(Change detection outputs)
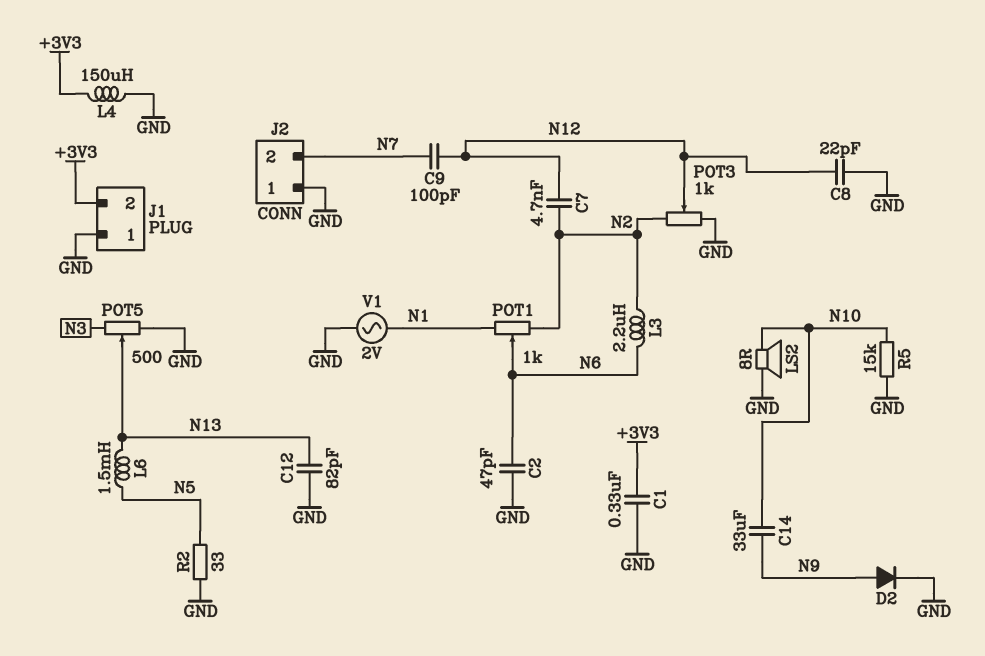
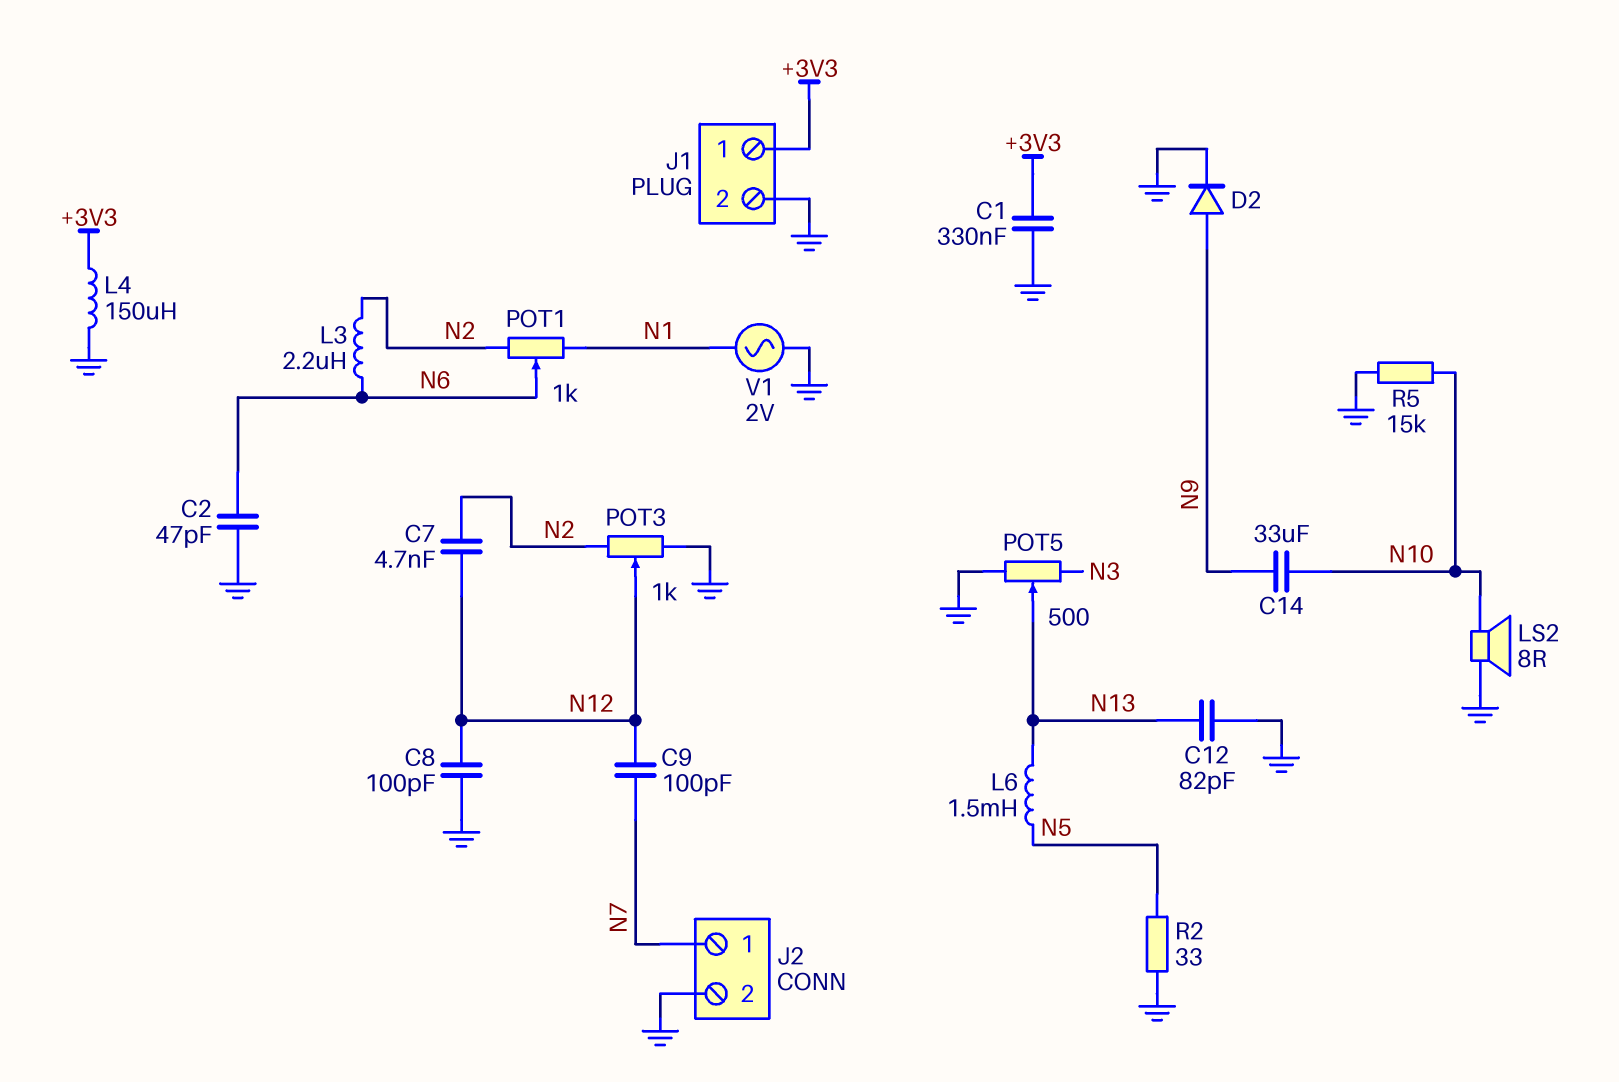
C8: 22pF (GND, N12) -> 100pF (GND, N12)
J1 pin 1: GND -> +3V3
J1 pin 2: +3V3 -> GND
J2 pin 1: GND -> N7
J2 pin 2: N7 -> GND

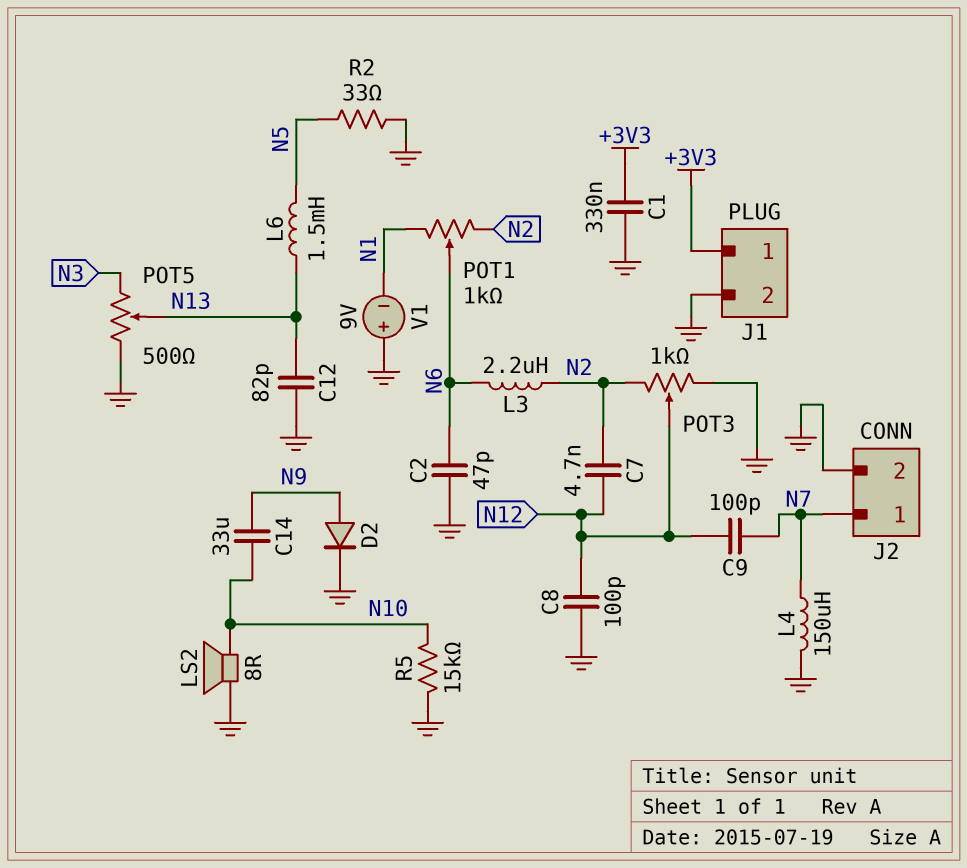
L4: 150uH (+3V3, GND) -> 150uH (GND, N7)
V1: AC 2V (GND, N1) -> 9V (plus GND, minus N1)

WHAT TO DO:
Every line of the data above should be returned exactly, with the pictures removed.

TASK RESPONSE:
C8: 22pF (GND, N12) -> 100pF (GND, N12)
J1 pin 1: GND -> +3V3
J1 pin 2: +3V3 -> GND
J2 pin 1: GND -> N7
J2 pin 2: N7 -> GND

L4: 150uH (+3V3, GND) -> 150uH (GND, N7)
V1: AC 2V (GND, N1) -> 9V (plus GND, minus N1)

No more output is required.